Version comparison data:
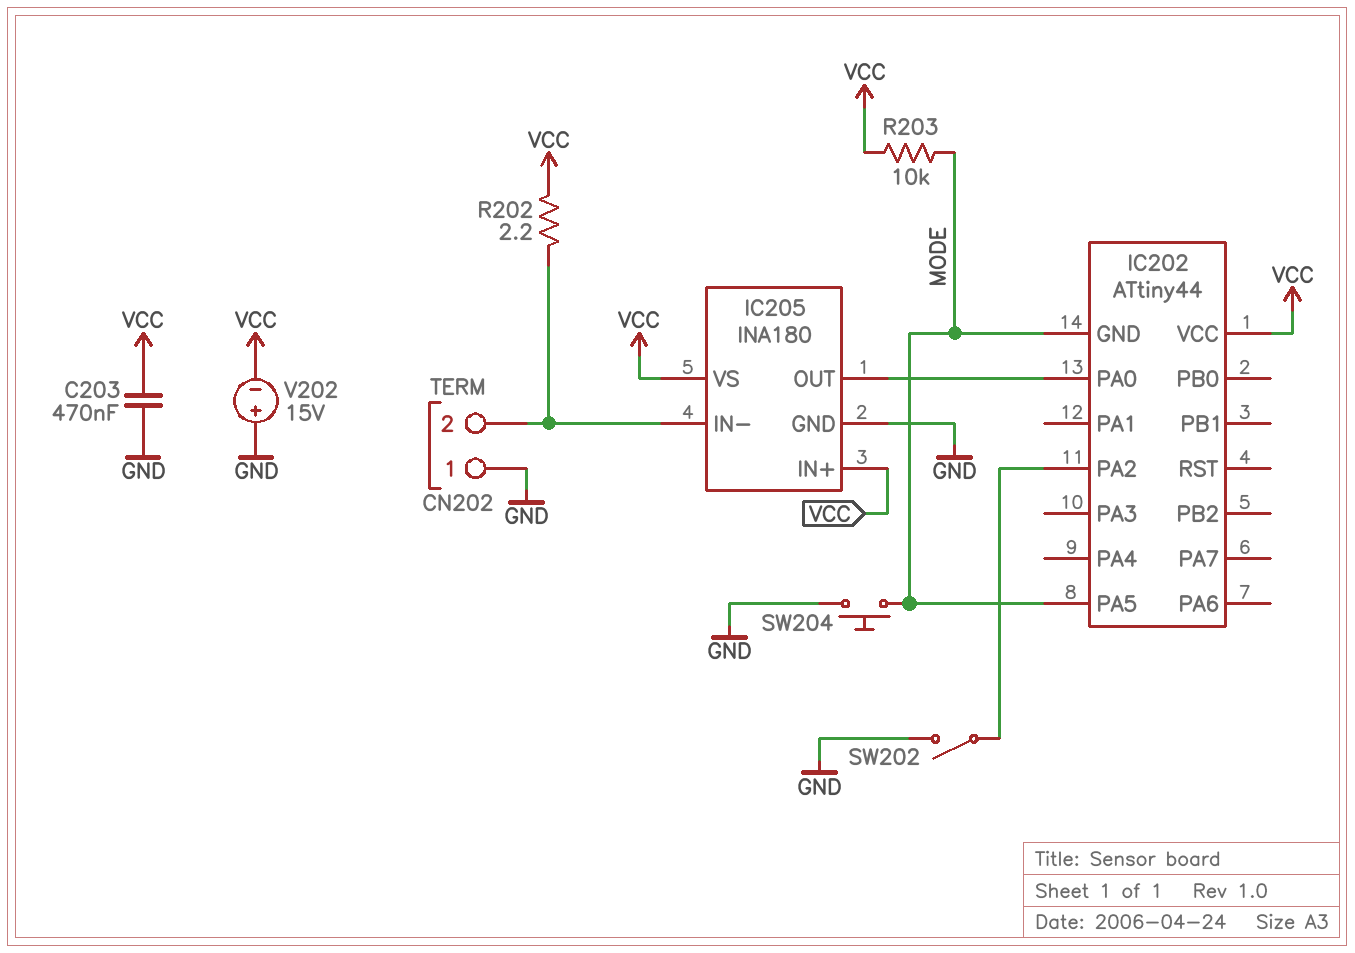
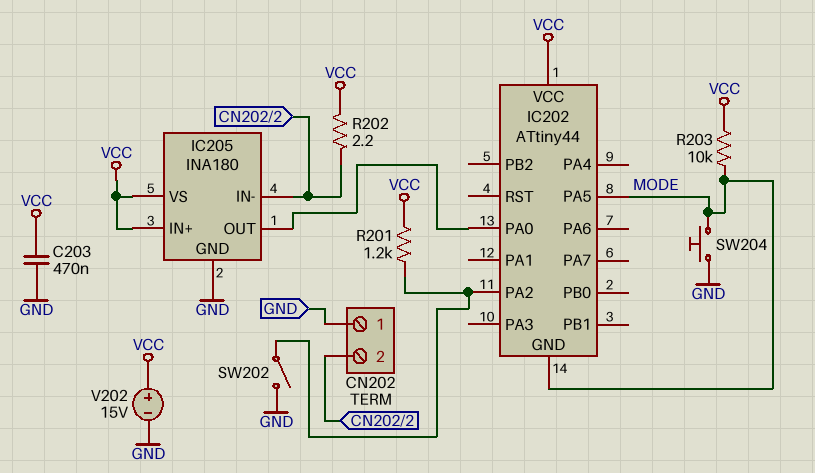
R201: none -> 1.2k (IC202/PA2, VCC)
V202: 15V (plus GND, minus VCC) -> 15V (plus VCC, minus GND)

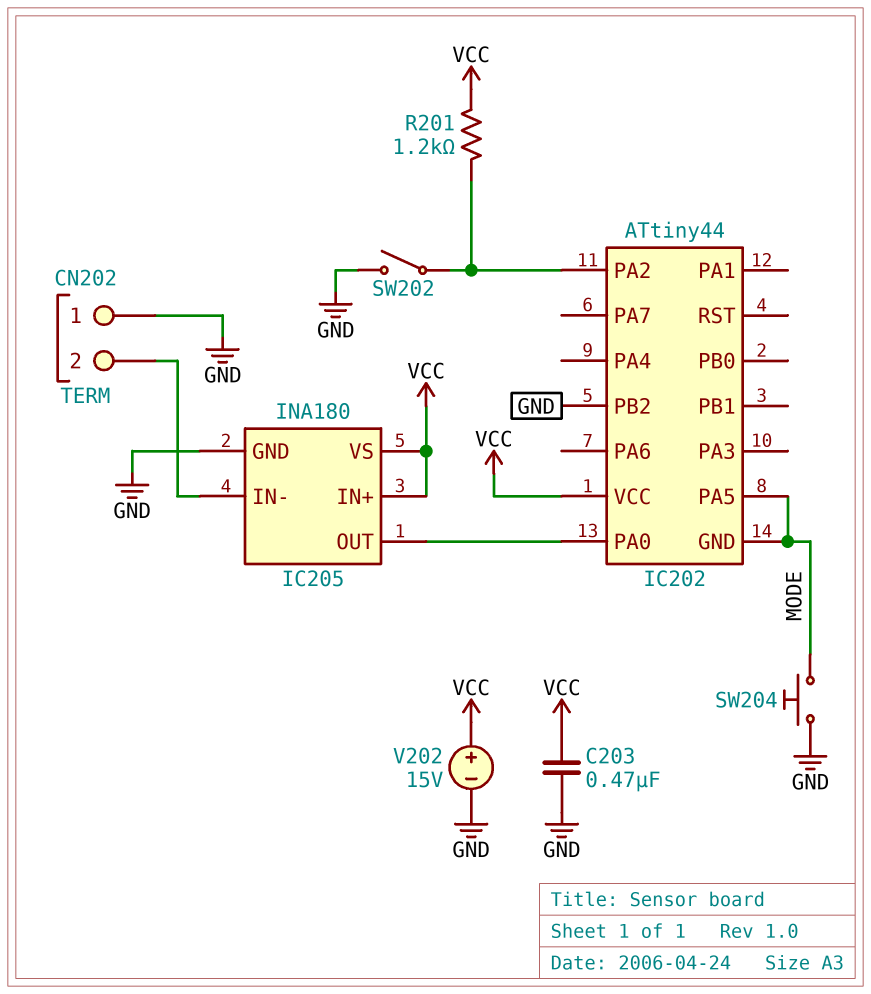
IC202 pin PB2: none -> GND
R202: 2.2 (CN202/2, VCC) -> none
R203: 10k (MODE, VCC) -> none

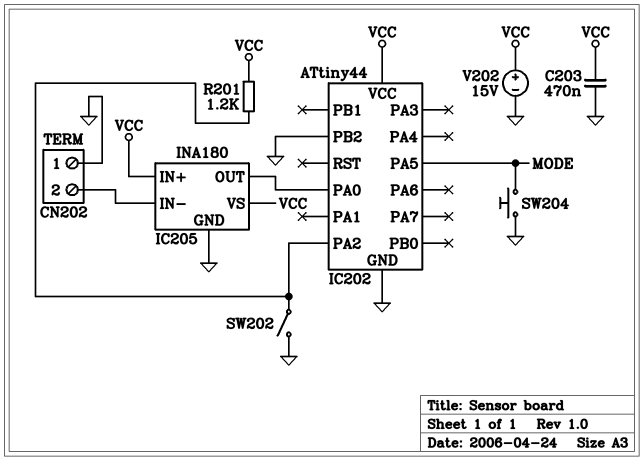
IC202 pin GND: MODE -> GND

TRY IT: Every line above should be returned exactly; the pictures stay out.

RESPONSE AREA:
R201: none -> 1.2k (IC202/PA2, VCC)
V202: 15V (plus GND, minus VCC) -> 15V (plus VCC, minus GND)

IC202 pin PB2: none -> GND
R202: 2.2 (CN202/2, VCC) -> none
R203: 10k (MODE, VCC) -> none

IC202 pin GND: MODE -> GND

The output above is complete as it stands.